_TASK TO COMPLETE_. A faithful copy is required: transcribe each line below exactly, minus the pictures.

_RECORDS TO USE_.

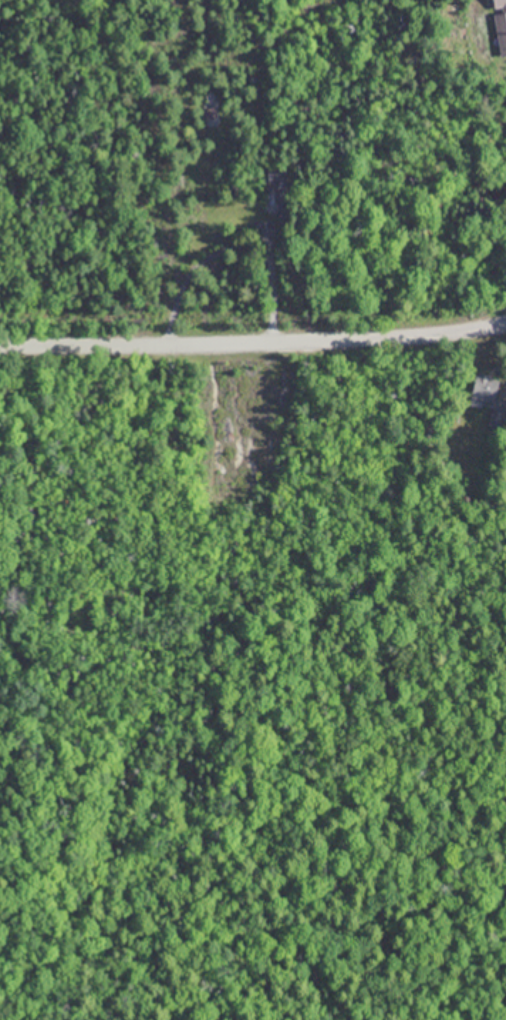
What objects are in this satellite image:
building: (500, 24)
building: (281, 196)
road: (232, 244)
road: (253, 344)
building: (484, 387)

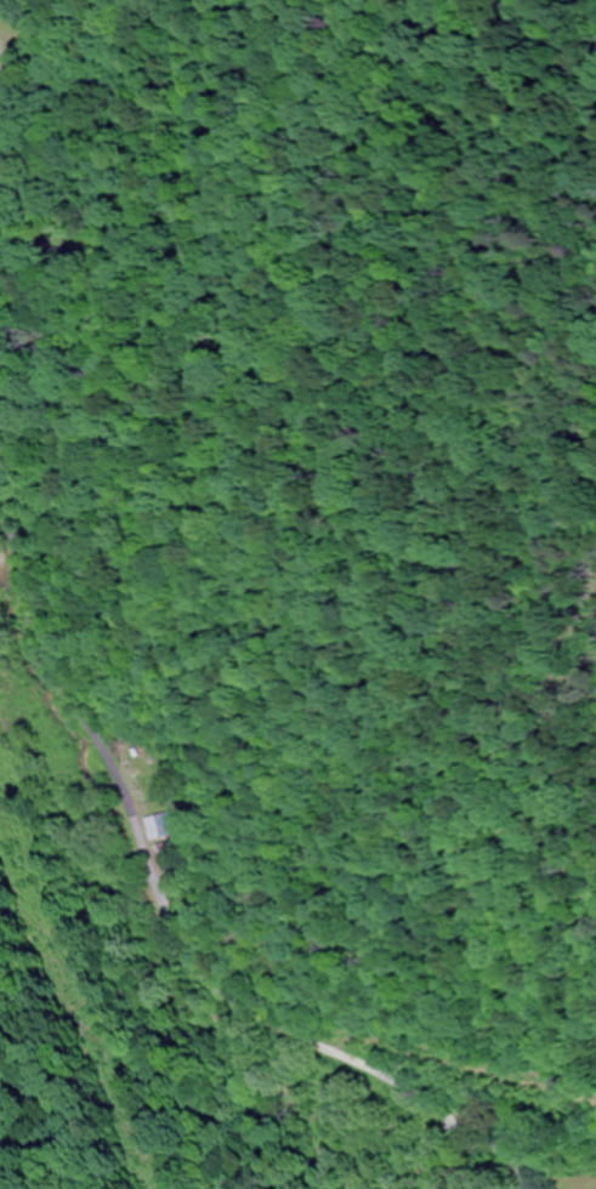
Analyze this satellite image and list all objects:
building: (160, 826)
building: (166, 852)
road: (180, 940)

_SOLUTION TO THIS TASK_.
What objects are in this satellite image:
building: (500, 24)
building: (281, 196)
road: (232, 244)
road: (253, 344)
building: (484, 387)

Analyze this satellite image and list all objects:
building: (160, 826)
building: (166, 852)
road: (180, 940)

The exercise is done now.